▸ Work to complete
Leaving the pictures aside, write out the whole listing below exactly.

▸ Record excerpts
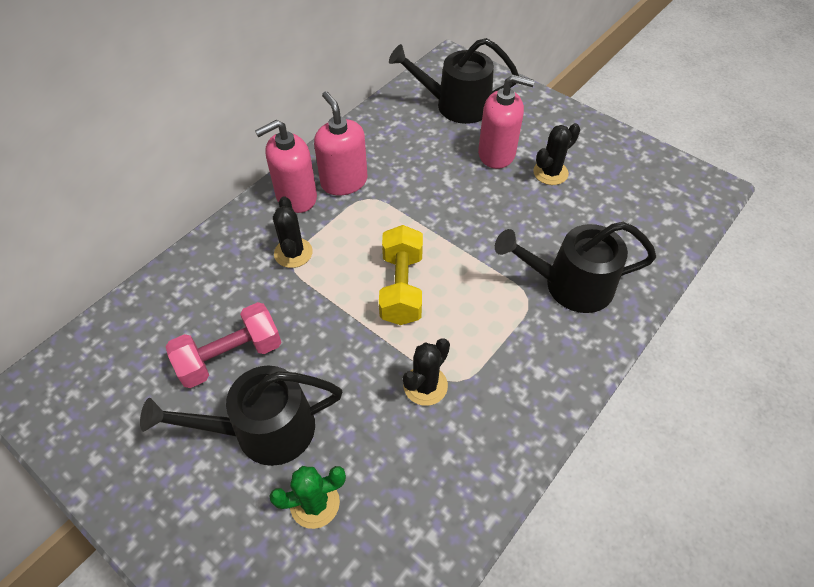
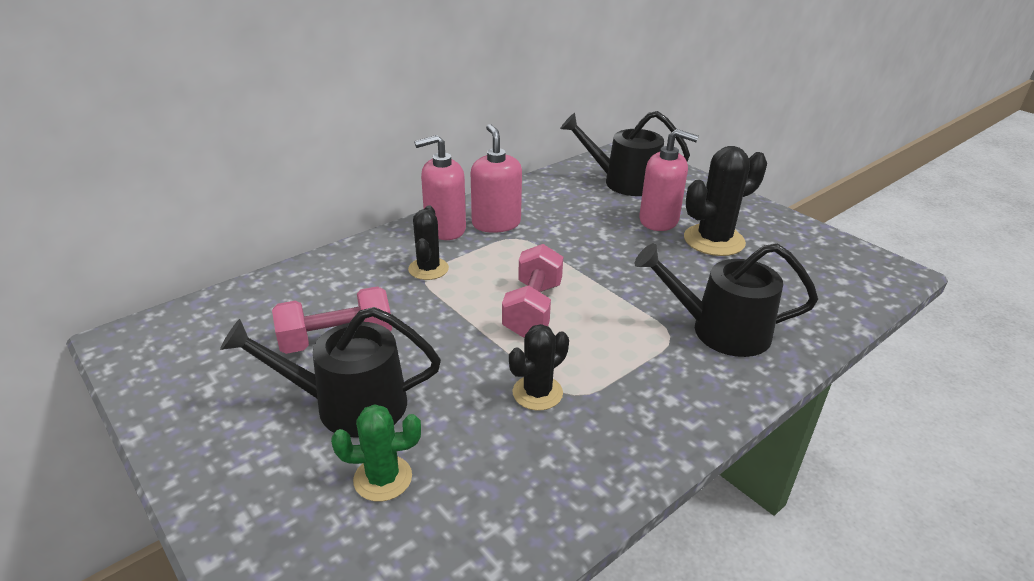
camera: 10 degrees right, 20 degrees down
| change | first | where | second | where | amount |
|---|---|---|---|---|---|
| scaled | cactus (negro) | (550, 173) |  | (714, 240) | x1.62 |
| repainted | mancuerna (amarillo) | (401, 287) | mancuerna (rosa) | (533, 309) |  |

▸ Response
camera: 10 degrees right, 20 degrees down
| change | first | where | second | where | amount |
|---|---|---|---|---|---|
| scaled | cactus (negro) | (550, 173) |  | (714, 240) | x1.62 |
| repainted | mancuerna (amarillo) | (401, 287) | mancuerna (rosa) | (533, 309) |  |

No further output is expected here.